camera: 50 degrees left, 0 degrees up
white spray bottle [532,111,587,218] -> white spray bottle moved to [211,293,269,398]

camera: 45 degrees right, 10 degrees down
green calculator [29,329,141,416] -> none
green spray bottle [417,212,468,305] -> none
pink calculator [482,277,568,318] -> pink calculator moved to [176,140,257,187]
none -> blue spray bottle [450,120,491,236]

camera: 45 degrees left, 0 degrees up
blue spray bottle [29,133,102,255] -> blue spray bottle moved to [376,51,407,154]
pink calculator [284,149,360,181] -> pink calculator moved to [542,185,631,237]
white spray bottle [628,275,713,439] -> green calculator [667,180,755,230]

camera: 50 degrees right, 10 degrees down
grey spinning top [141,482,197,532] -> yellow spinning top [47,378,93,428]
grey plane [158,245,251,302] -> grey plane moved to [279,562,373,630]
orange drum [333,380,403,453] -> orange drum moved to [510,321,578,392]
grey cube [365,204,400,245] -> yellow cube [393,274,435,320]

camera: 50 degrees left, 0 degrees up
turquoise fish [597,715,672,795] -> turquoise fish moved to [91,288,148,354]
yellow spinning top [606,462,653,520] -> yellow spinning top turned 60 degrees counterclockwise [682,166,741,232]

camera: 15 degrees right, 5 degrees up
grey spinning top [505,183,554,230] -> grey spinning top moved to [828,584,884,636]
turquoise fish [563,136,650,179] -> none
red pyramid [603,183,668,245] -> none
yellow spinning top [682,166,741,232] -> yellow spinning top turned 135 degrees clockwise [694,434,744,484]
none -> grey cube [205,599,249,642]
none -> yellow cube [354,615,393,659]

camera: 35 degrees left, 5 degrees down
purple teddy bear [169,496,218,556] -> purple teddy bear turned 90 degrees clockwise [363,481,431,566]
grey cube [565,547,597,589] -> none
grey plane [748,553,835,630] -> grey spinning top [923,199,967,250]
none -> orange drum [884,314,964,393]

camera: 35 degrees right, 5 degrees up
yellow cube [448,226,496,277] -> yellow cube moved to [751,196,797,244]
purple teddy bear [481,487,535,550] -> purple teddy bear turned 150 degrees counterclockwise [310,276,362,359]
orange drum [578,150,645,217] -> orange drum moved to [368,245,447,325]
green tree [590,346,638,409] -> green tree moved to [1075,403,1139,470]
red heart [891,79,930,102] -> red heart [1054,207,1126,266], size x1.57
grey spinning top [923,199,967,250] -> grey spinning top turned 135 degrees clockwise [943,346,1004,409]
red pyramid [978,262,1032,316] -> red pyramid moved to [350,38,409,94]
——————
- Exercise aim:
Print the material in full, exactly as written.

- Response to this task:
camera: 50 degrees left, 0 degrees up
white spray bottle [532,111,587,218] -> white spray bottle moved to [211,293,269,398]

camera: 45 degrees right, 10 degrees down
green calculator [29,329,141,416] -> none
green spray bottle [417,212,468,305] -> none
pink calculator [482,277,568,318] -> pink calculator moved to [176,140,257,187]
none -> blue spray bottle [450,120,491,236]

camera: 45 degrees left, 0 degrees up
blue spray bottle [29,133,102,255] -> blue spray bottle moved to [376,51,407,154]
pink calculator [284,149,360,181] -> pink calculator moved to [542,185,631,237]
white spray bottle [628,275,713,439] -> green calculator [667,180,755,230]

camera: 50 degrees right, 10 degrees down
grey spinning top [141,482,197,532] -> yellow spinning top [47,378,93,428]
grey plane [158,245,251,302] -> grey plane moved to [279,562,373,630]
orange drum [333,380,403,453] -> orange drum moved to [510,321,578,392]
grey cube [365,204,400,245] -> yellow cube [393,274,435,320]

camera: 50 degrees left, 0 degrees up
turquoise fish [597,715,672,795] -> turquoise fish moved to [91,288,148,354]
yellow spinning top [606,462,653,520] -> yellow spinning top turned 60 degrees counterclockwise [682,166,741,232]

camera: 15 degrees right, 5 degrees up
grey spinning top [505,183,554,230] -> grey spinning top moved to [828,584,884,636]
turquoise fish [563,136,650,179] -> none
red pyramid [603,183,668,245] -> none
yellow spinning top [682,166,741,232] -> yellow spinning top turned 135 degrees clockwise [694,434,744,484]
none -> grey cube [205,599,249,642]
none -> yellow cube [354,615,393,659]

camera: 35 degrees left, 5 degrees down
purple teddy bear [169,496,218,556] -> purple teddy bear turned 90 degrees clockwise [363,481,431,566]
grey cube [565,547,597,589] -> none
grey plane [748,553,835,630] -> grey spinning top [923,199,967,250]
none -> orange drum [884,314,964,393]

camera: 35 degrees right, 5 degrees up
yellow cube [448,226,496,277] -> yellow cube moved to [751,196,797,244]
purple teddy bear [481,487,535,550] -> purple teddy bear turned 150 degrees counterclockwise [310,276,362,359]
orange drum [578,150,645,217] -> orange drum moved to [368,245,447,325]
green tree [590,346,638,409] -> green tree moved to [1075,403,1139,470]
red heart [891,79,930,102] -> red heart [1054,207,1126,266], size x1.57
grey spinning top [923,199,967,250] -> grey spinning top turned 135 degrees clockwise [943,346,1004,409]
red pyramid [978,262,1032,316] -> red pyramid moved to [350,38,409,94]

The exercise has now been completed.